_Activity_
Leaving out the images, transcribe every record below exactly.

_Dataset excerpts_
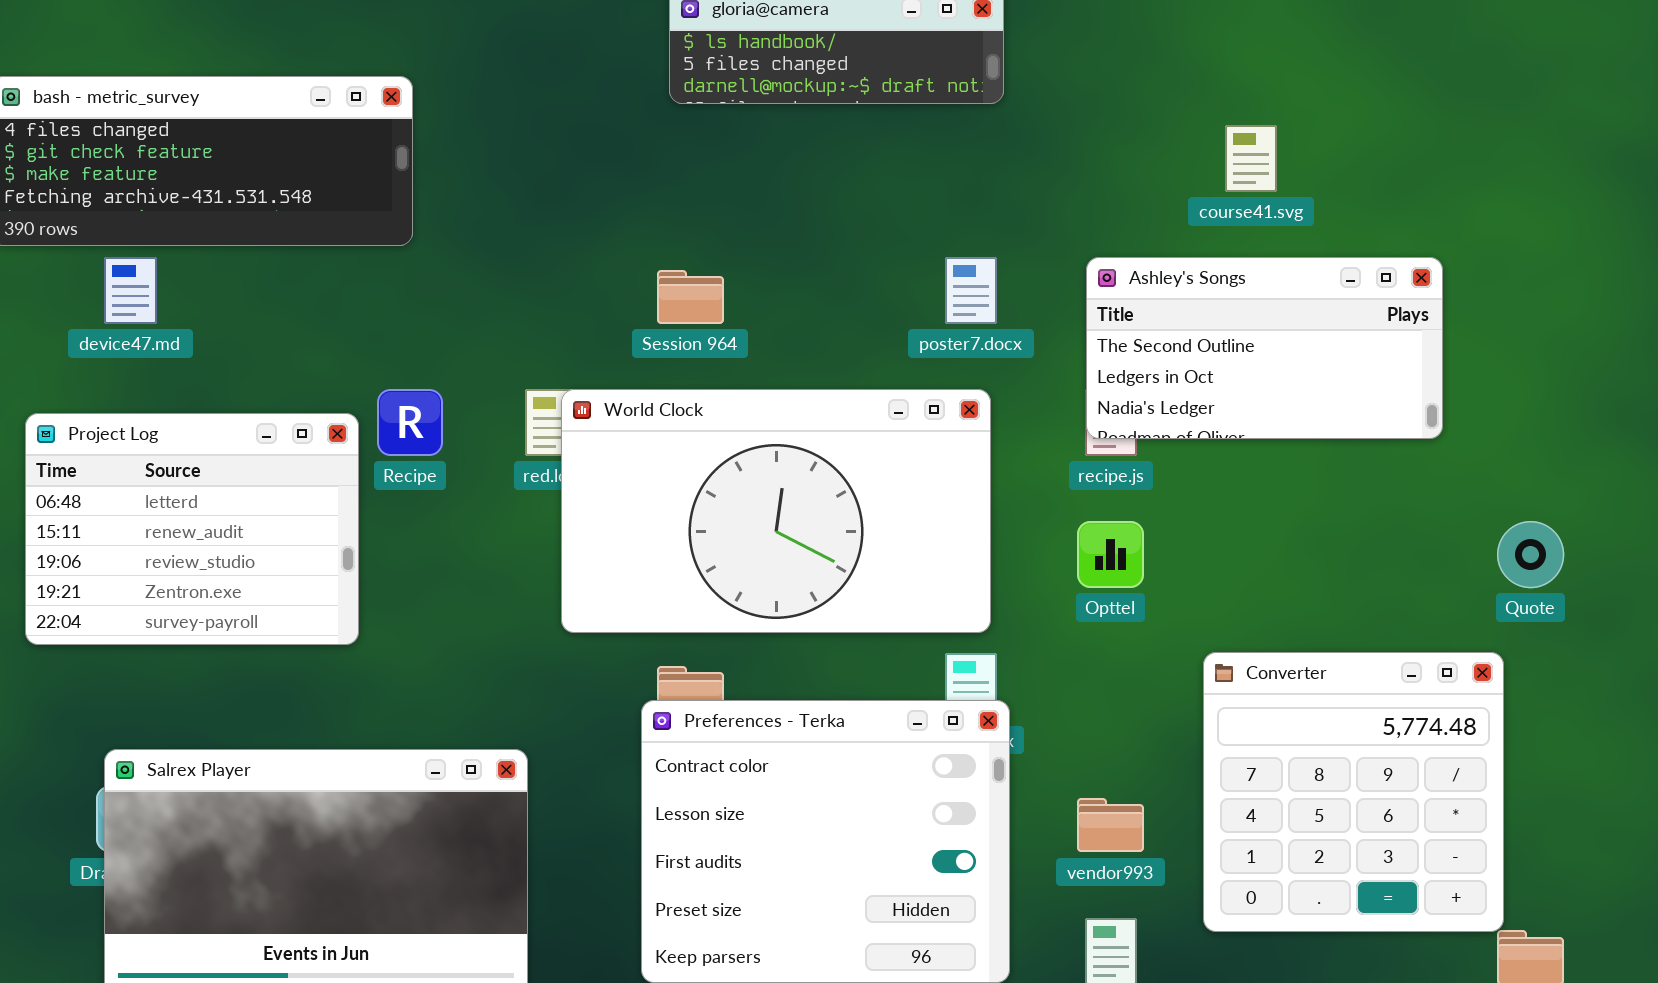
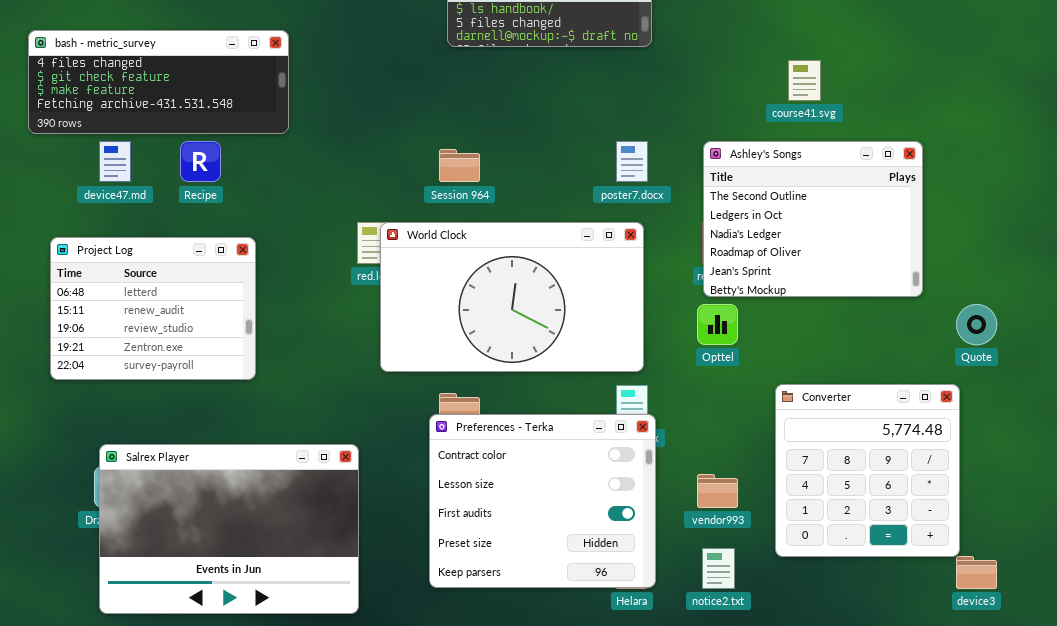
Ashley's Songs: [1086,257,1443,439] -> [703,141,923,297], resized
Recipe: [377,389,443,456] -> [180,141,221,182], moved

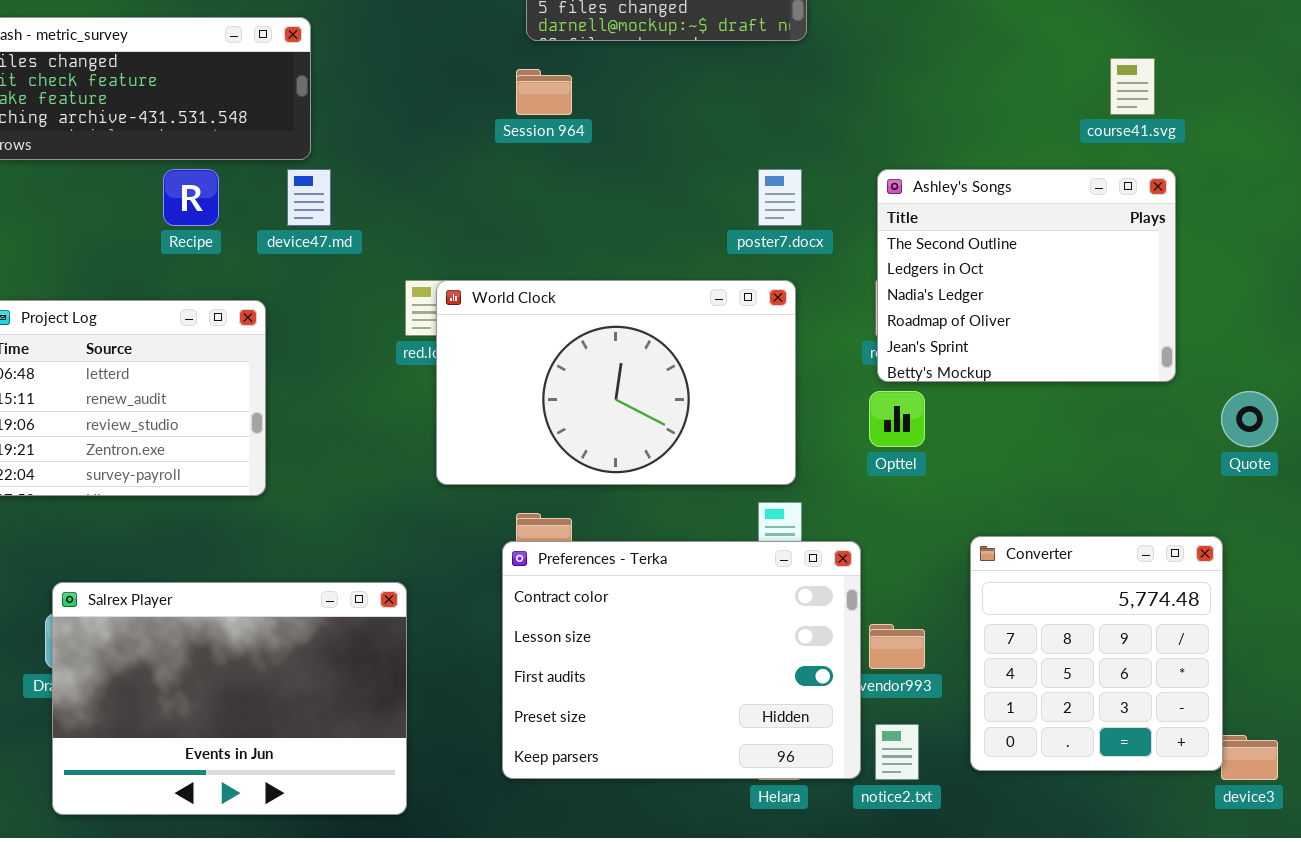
course41.svg: [788,60,821,101] -> [1110,58,1155,115], moved
device47.md: [99,141,131,182] -> [287,169,331,226], moved
Session 964: [439,149,480,182] -> [516,69,572,115], moved
Converter: [775,384,960,557] -> [970,536,1223,771], moved
Preferences - Terka: [429,414,656,588] -> [502,541,861,779], resized

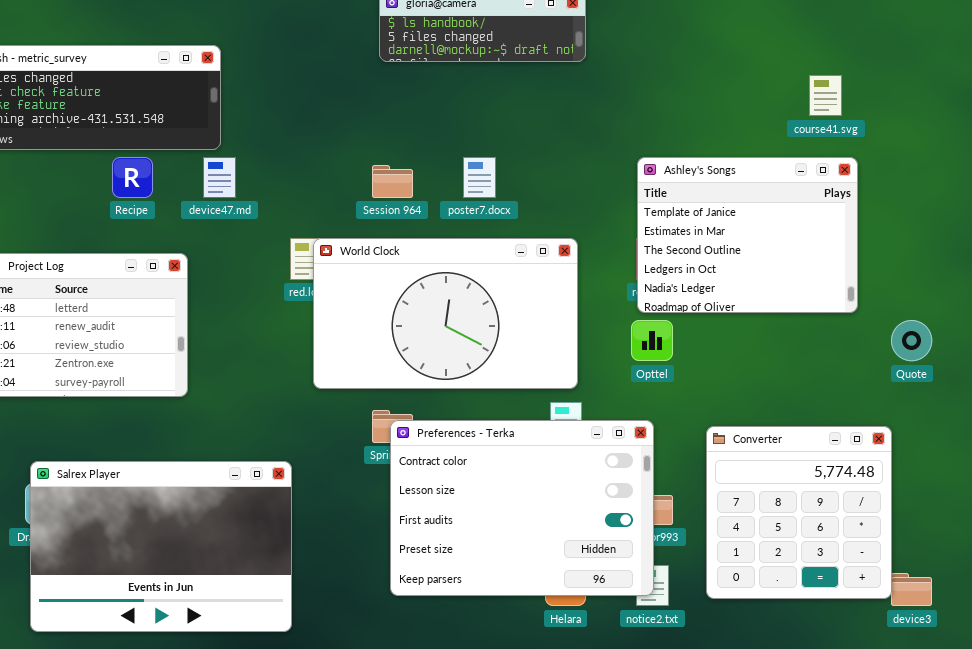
Session 964: [516,69,572,115] -> [372,165,413,198], moved
poster7.docx: [758,169,802,226] -> [463,157,496,198], moved
Ashley's Songs: [877,169,1176,382] -> [637,157,858,313], scrolled up 2 rows
Preferences - Terka: [502,541,861,779] -> [390,420,654,596], moved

_Problem solution_
Ashley's Songs: [1086,257,1443,439] -> [703,141,923,297], resized
Recipe: [377,389,443,456] -> [180,141,221,182], moved

course41.svg: [788,60,821,101] -> [1110,58,1155,115], moved
device47.md: [99,141,131,182] -> [287,169,331,226], moved
Session 964: [439,149,480,182] -> [516,69,572,115], moved
Converter: [775,384,960,557] -> [970,536,1223,771], moved
Preferences - Terka: [429,414,656,588] -> [502,541,861,779], resized

Session 964: [516,69,572,115] -> [372,165,413,198], moved
poster7.docx: [758,169,802,226] -> [463,157,496,198], moved
Ashley's Songs: [877,169,1176,382] -> [637,157,858,313], scrolled up 2 rows
Preferences - Terka: [502,541,861,779] -> [390,420,654,596], moved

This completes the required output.